## WHAT THE EXERCISE ASKS
Give back exactly the lines that run from the beginning of the entries to the line containing "none -> purple brick E8 level 2", both included, and nothing else.

## RECORDS SHOWN

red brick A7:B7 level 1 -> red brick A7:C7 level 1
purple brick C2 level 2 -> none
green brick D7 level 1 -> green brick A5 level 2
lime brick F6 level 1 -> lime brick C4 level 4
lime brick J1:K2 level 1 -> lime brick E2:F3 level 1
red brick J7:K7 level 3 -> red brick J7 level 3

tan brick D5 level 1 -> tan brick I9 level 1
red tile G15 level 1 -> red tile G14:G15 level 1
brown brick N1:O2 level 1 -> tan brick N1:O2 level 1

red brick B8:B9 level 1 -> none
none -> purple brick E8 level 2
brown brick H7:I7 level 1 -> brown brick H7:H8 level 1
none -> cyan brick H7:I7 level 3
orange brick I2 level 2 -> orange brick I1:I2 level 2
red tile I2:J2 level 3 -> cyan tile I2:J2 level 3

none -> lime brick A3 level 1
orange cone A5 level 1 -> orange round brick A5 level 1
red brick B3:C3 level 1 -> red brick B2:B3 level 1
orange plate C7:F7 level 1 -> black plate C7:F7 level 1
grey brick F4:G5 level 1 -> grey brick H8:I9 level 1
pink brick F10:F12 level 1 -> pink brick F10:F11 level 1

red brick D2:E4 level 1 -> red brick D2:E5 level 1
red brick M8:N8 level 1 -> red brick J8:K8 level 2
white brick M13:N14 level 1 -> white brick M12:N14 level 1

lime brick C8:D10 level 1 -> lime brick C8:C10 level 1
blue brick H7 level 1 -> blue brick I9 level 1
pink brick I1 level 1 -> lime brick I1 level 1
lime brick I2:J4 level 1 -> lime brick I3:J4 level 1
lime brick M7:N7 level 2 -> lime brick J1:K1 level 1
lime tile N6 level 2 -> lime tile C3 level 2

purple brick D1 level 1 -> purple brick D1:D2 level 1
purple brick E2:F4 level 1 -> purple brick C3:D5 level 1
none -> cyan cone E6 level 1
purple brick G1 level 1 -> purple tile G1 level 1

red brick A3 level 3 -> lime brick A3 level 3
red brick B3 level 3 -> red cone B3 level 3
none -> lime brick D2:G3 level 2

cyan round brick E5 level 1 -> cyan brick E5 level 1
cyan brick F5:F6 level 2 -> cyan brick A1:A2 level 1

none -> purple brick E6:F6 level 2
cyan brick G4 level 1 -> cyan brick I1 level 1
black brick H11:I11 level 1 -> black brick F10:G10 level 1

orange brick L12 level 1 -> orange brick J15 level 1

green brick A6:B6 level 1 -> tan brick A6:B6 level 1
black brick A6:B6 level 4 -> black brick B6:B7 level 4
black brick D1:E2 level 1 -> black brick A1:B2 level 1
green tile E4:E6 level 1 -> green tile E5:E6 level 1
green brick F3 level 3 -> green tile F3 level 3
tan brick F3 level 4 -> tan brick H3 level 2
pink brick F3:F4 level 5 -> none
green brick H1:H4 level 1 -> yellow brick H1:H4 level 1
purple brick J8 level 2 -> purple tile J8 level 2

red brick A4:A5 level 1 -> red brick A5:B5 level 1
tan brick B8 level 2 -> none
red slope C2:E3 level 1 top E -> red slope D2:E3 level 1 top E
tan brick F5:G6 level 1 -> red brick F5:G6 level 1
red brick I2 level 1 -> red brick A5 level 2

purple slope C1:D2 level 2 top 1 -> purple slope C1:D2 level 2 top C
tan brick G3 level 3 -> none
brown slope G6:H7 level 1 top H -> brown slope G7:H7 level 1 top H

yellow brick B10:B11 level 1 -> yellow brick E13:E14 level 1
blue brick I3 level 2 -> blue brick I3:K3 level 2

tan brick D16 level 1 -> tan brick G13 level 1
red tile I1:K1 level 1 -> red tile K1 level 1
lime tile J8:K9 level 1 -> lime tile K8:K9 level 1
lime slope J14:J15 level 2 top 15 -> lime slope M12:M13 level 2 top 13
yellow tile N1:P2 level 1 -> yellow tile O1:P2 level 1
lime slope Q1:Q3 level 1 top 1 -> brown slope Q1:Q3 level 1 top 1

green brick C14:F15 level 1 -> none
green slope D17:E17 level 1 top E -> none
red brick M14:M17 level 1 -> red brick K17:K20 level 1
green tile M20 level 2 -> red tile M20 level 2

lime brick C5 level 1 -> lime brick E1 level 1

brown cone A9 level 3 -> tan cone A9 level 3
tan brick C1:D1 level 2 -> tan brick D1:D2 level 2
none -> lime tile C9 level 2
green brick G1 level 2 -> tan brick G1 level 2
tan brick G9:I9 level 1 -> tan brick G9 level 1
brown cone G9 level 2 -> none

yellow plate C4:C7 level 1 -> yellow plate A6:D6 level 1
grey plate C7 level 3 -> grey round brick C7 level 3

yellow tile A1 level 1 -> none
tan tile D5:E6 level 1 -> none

## EXPECTED OUTPUT
red brick A7:B7 level 1 -> red brick A7:C7 level 1
purple brick C2 level 2 -> none
green brick D7 level 1 -> green brick A5 level 2
lime brick F6 level 1 -> lime brick C4 level 4
lime brick J1:K2 level 1 -> lime brick E2:F3 level 1
red brick J7:K7 level 3 -> red brick J7 level 3

tan brick D5 level 1 -> tan brick I9 level 1
red tile G15 level 1 -> red tile G14:G15 level 1
brown brick N1:O2 level 1 -> tan brick N1:O2 level 1

red brick B8:B9 level 1 -> none
none -> purple brick E8 level 2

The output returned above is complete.